Copy the data exactly; pictures stay out of the copy.

*Records to process*:
━━━━━━━━━━━━━━━━━━━━

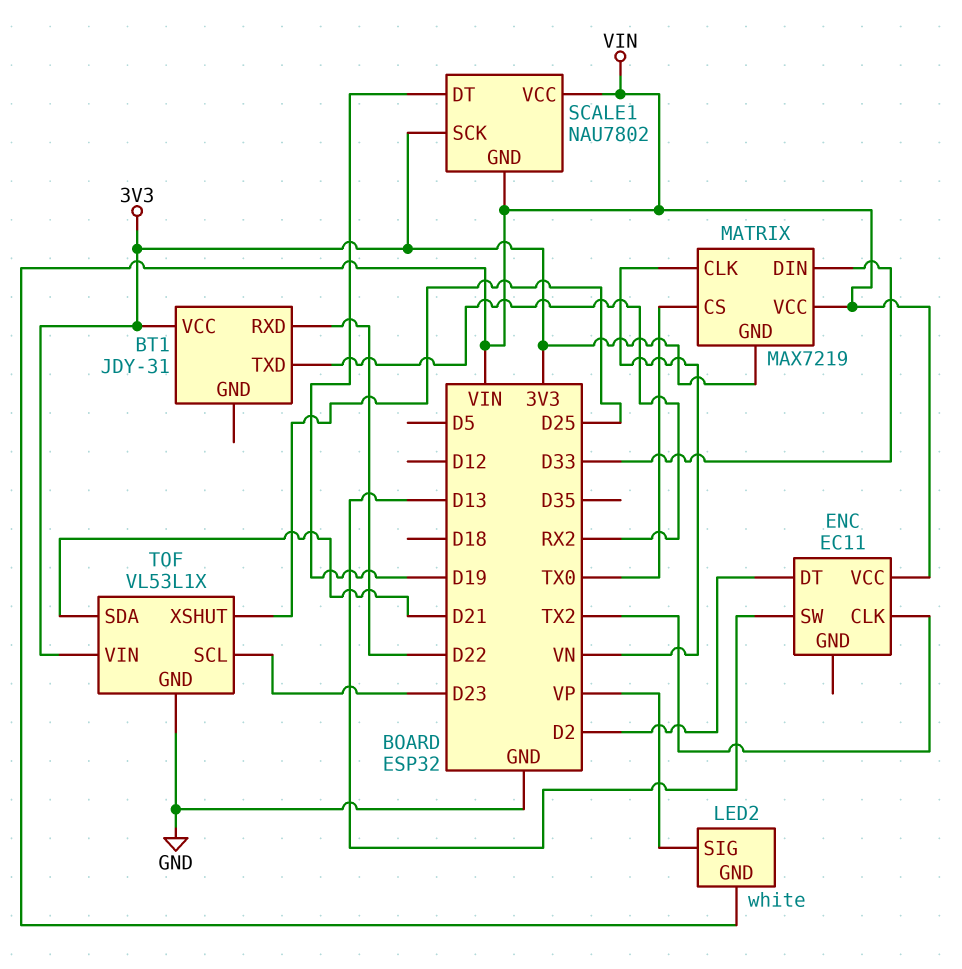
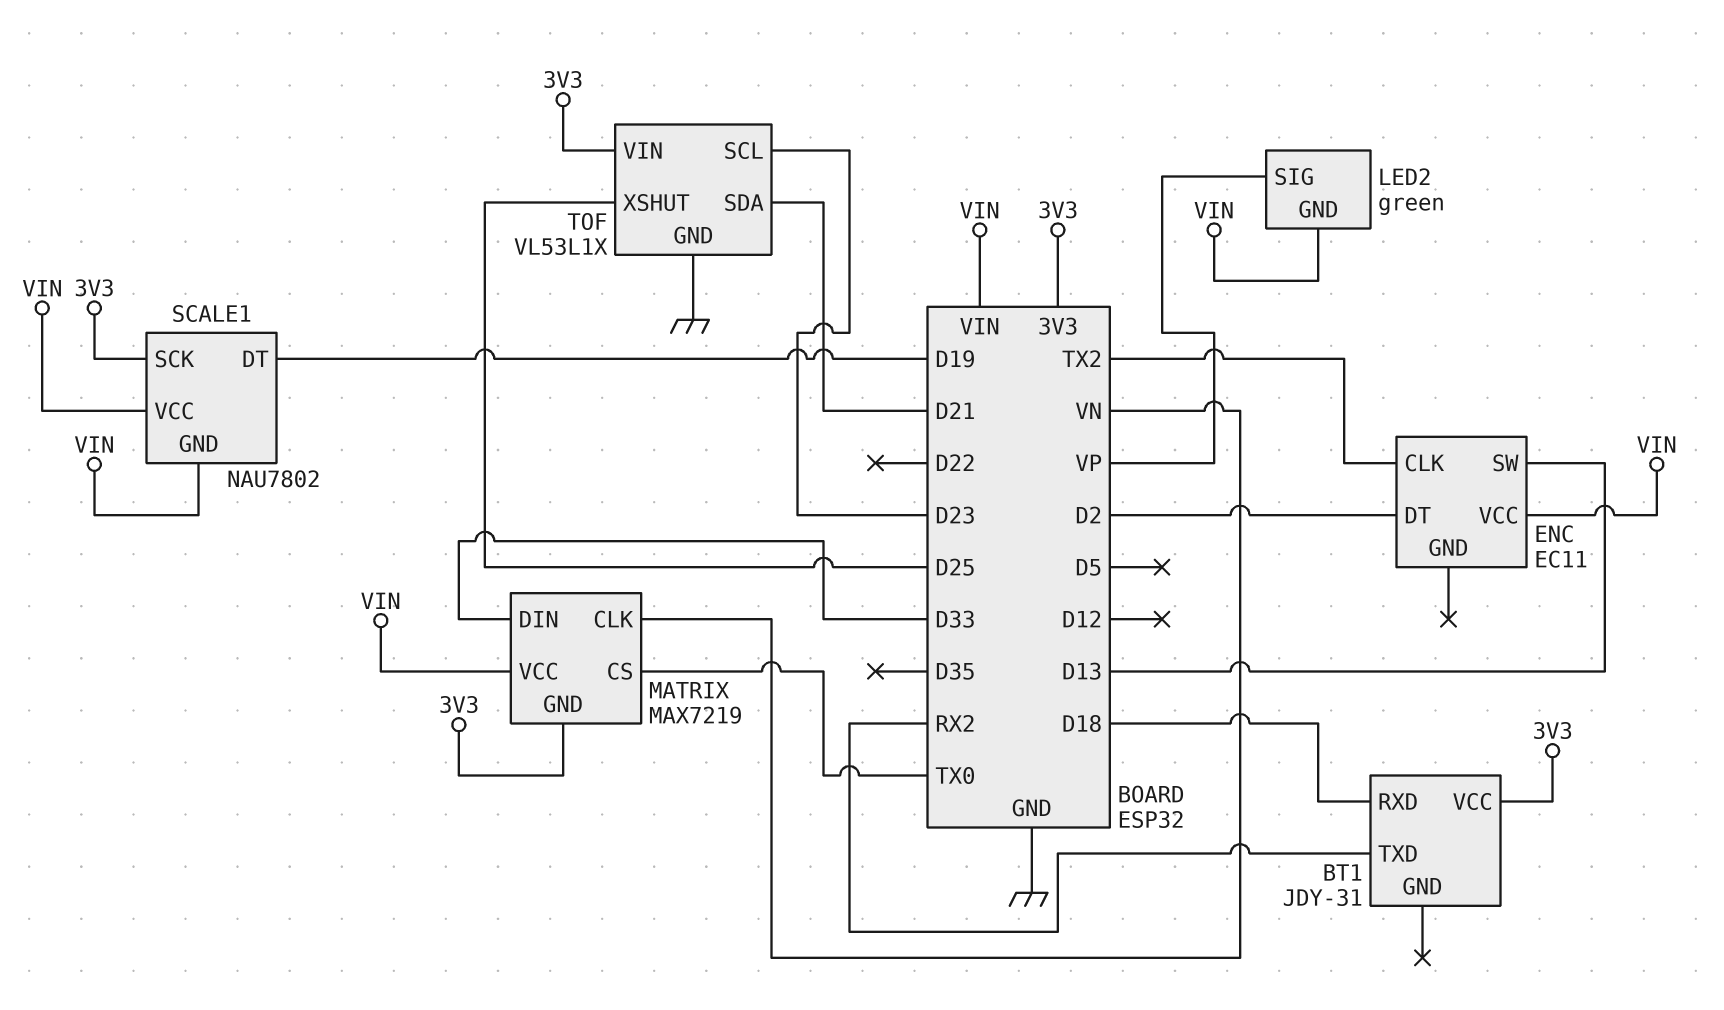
BT1 pin RXD: D22 -> D18
LED2: white -> green

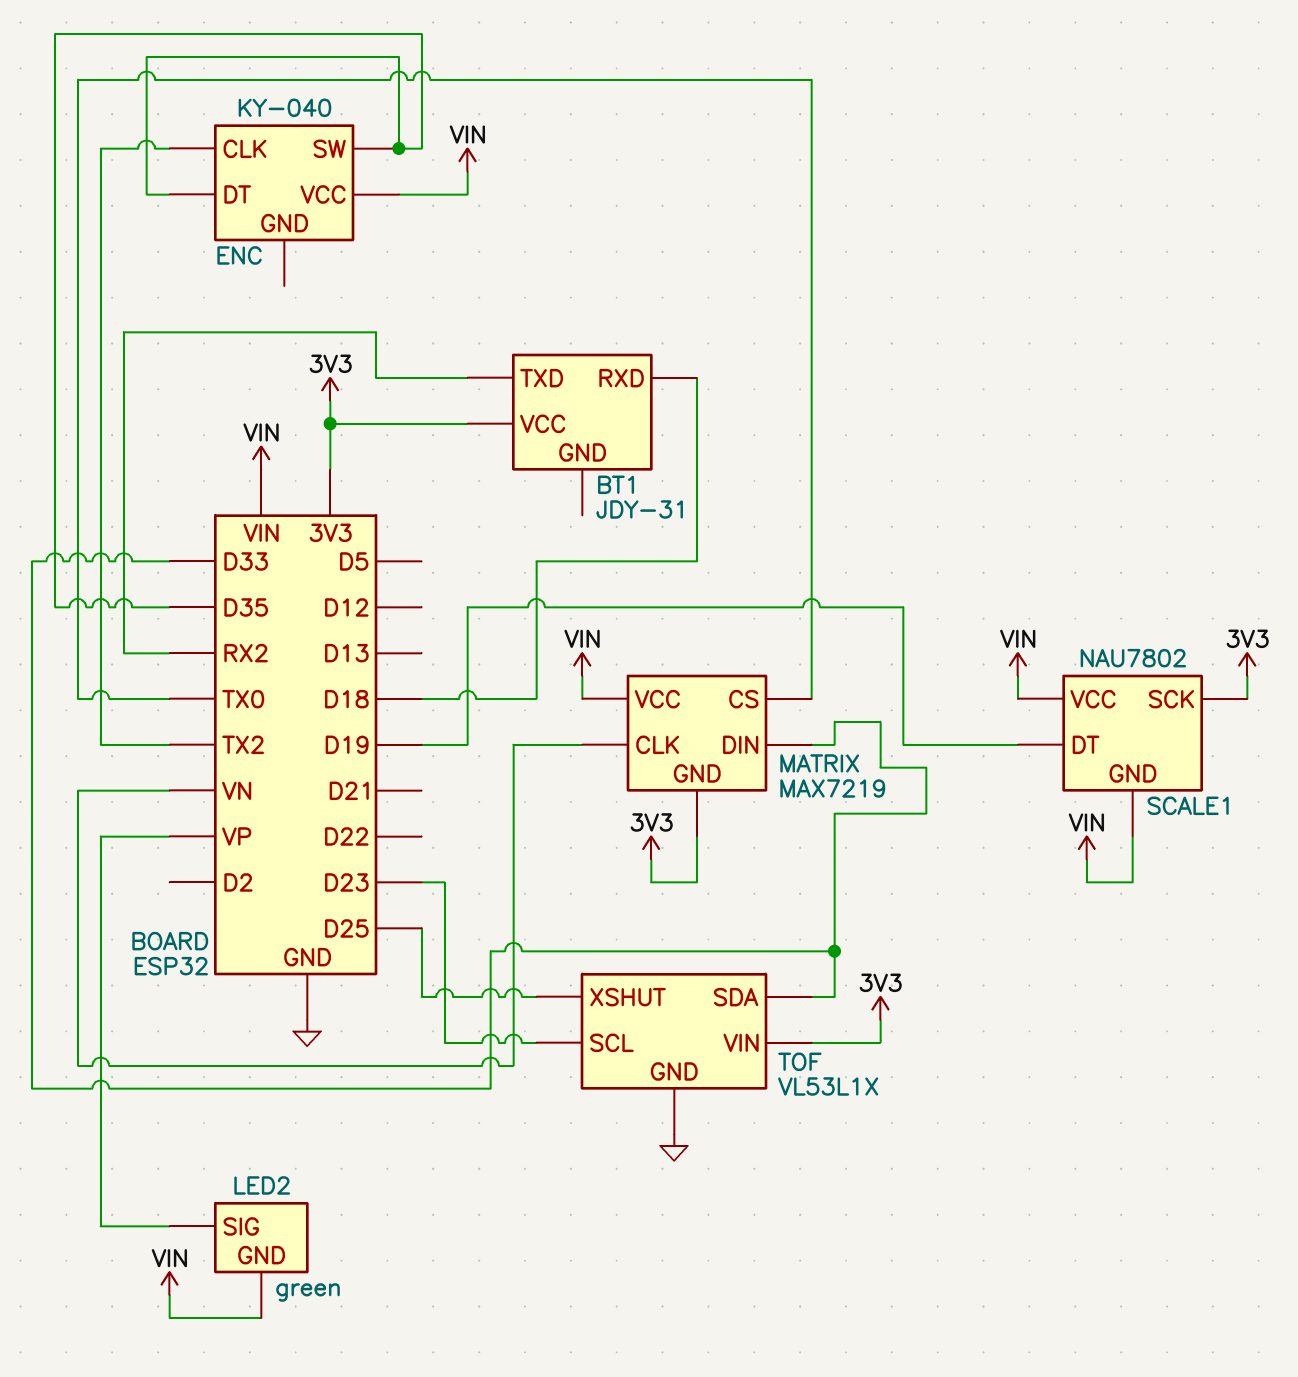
ENC: EC11 -> KY-040
ENC pin DT: D2 -> D35
ENC pin SW: D13 -> D35
TOF pin SDA: D21 -> D33

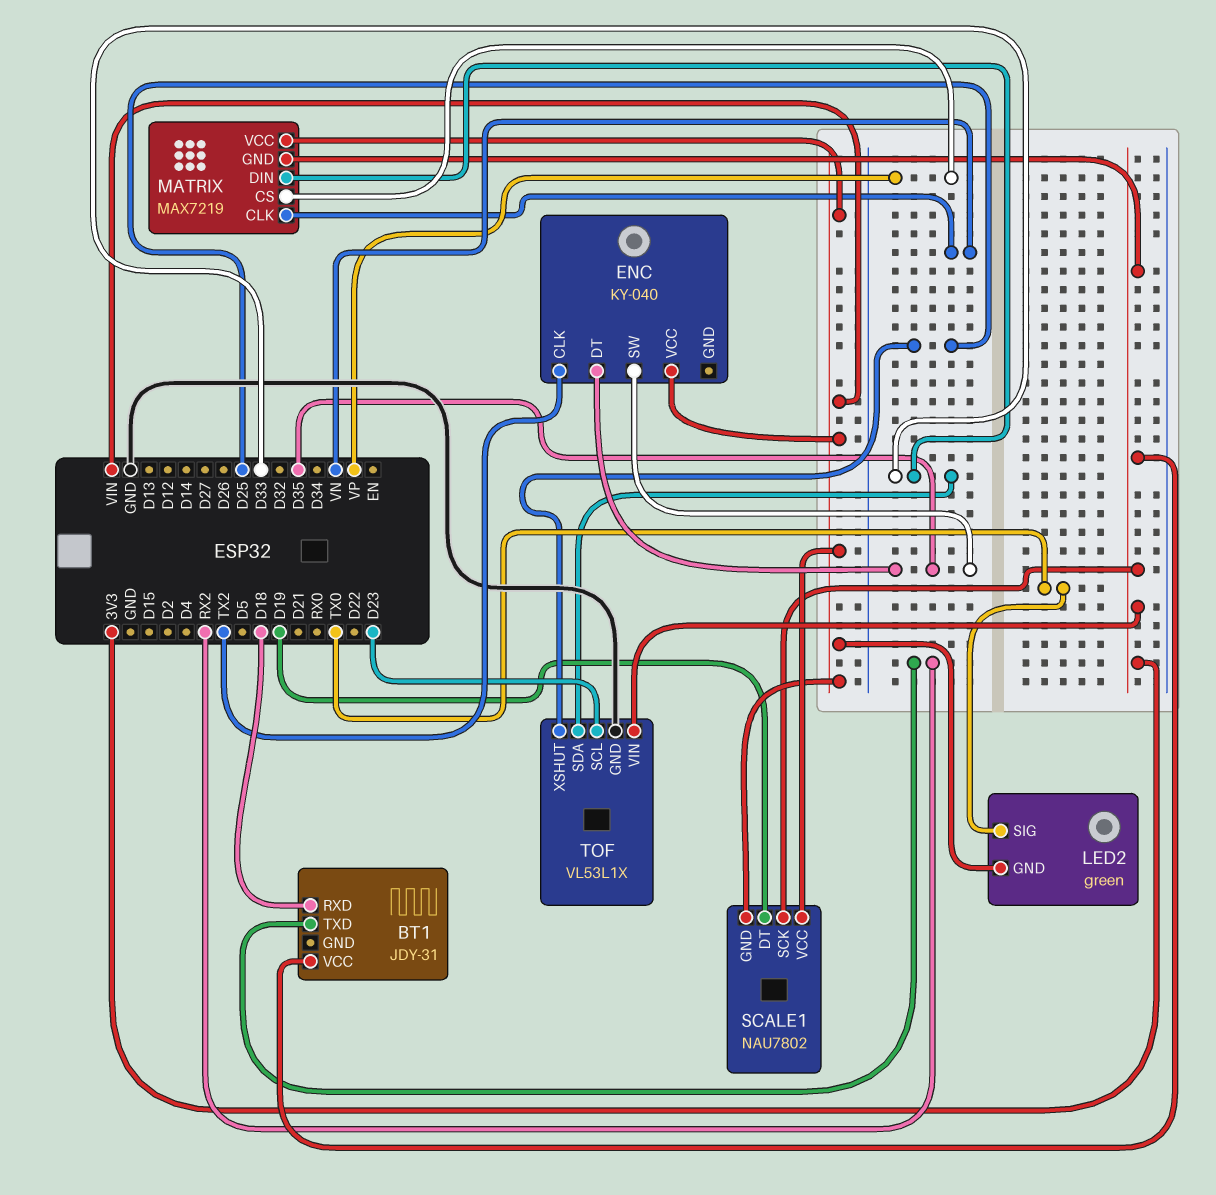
LED2 pin SIG: VP -> TX0
MATRIX pin CS: TX0 -> VP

━━━━━━━━━━━━━━━━━━━━

*Output below*:
BT1 pin RXD: D22 -> D18
LED2: white -> green

ENC: EC11 -> KY-040
ENC pin DT: D2 -> D35
ENC pin SW: D13 -> D35
TOF pin SDA: D21 -> D33

LED2 pin SIG: VP -> TX0
MATRIX pin CS: TX0 -> VP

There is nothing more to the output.